- Data listing
****************
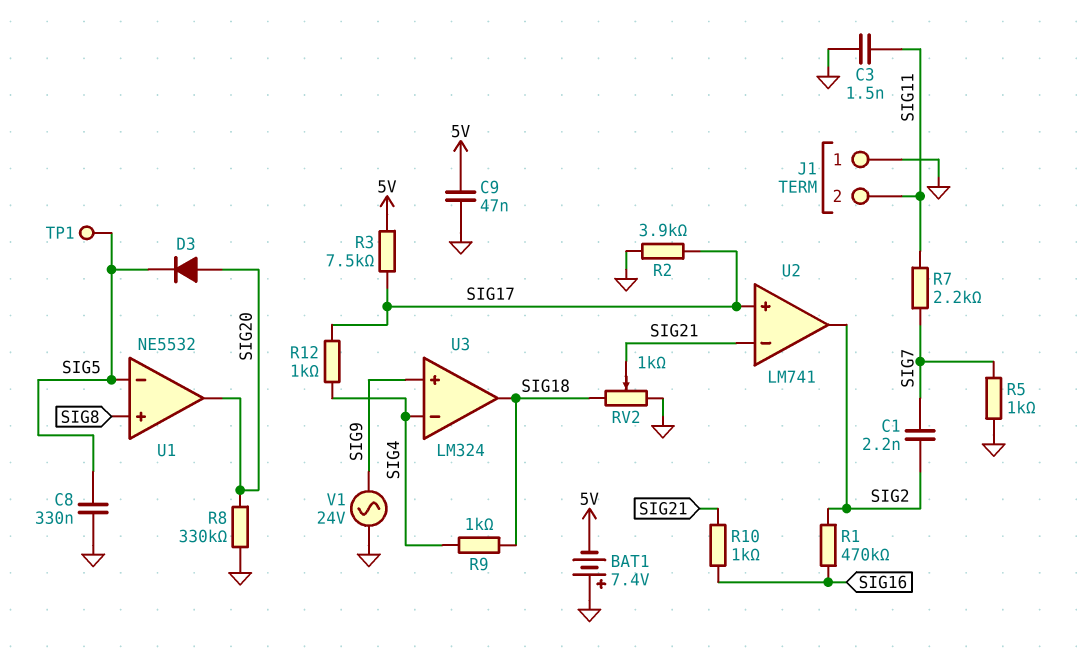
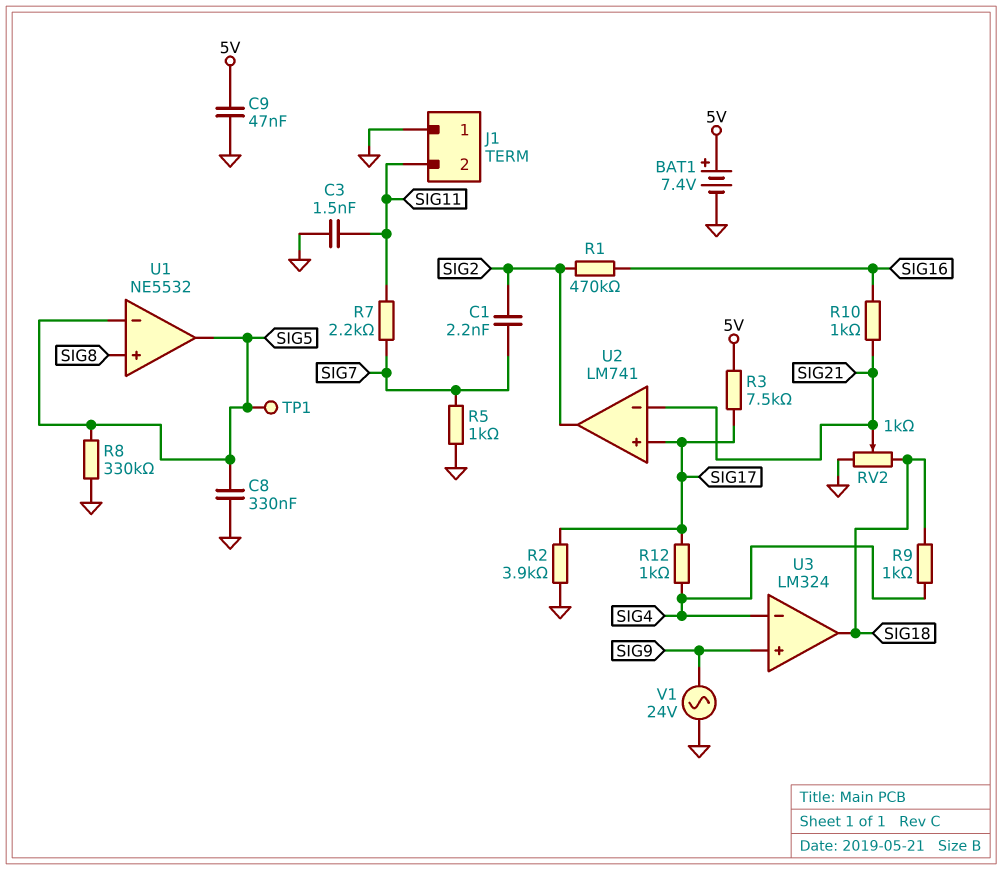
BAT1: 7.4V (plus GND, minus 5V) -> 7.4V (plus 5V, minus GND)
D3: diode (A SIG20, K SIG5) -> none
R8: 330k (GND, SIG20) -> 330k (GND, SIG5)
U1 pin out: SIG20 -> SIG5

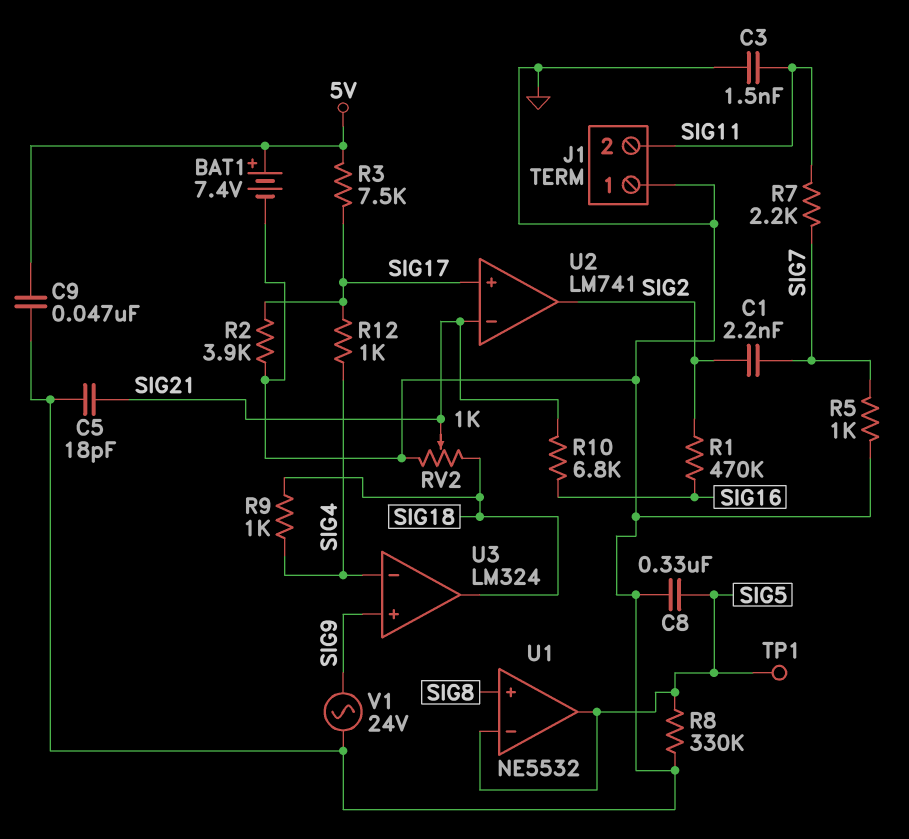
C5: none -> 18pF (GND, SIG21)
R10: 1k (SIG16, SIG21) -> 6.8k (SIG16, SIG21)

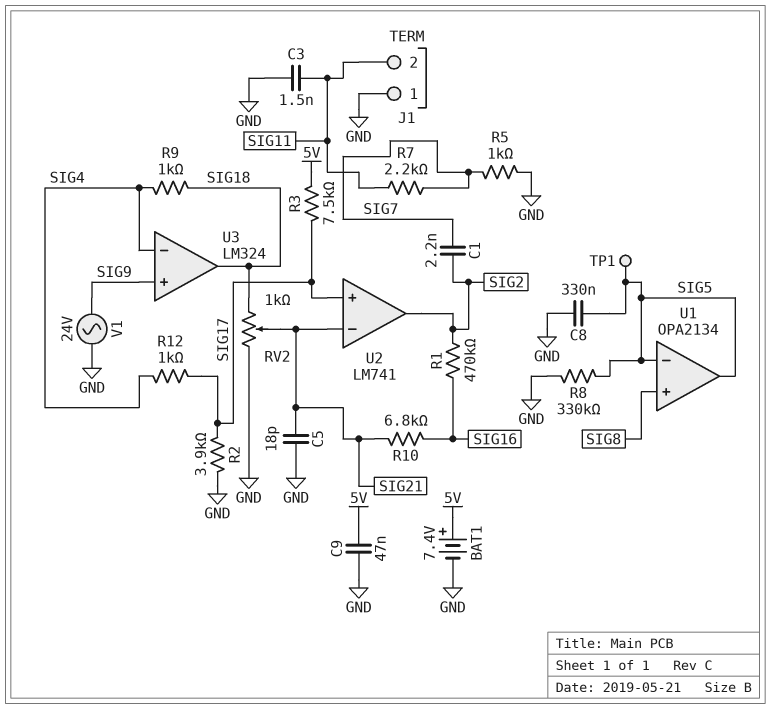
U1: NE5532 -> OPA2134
****************
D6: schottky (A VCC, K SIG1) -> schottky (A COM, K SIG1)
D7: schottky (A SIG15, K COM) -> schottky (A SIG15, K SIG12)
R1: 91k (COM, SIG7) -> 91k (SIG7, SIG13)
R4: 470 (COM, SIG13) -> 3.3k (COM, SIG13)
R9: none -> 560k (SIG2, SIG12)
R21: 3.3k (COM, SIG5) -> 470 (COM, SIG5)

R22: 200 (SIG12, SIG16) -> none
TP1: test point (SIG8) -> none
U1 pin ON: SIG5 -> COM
****************
- Problem details
Write down exactly what the lines above say, from the line holding "BAT1: 7.4V (plus" through the line holding "U1: NE5532 -> OPA2134", and nothing more. Do not copy the pictures.

- Answer to the exercise
BAT1: 7.4V (plus GND, minus 5V) -> 7.4V (plus 5V, minus GND)
D3: diode (A SIG20, K SIG5) -> none
R8: 330k (GND, SIG20) -> 330k (GND, SIG5)
U1 pin out: SIG20 -> SIG5

C5: none -> 18pF (GND, SIG21)
R10: 1k (SIG16, SIG21) -> 6.8k (SIG16, SIG21)

U1: NE5532 -> OPA2134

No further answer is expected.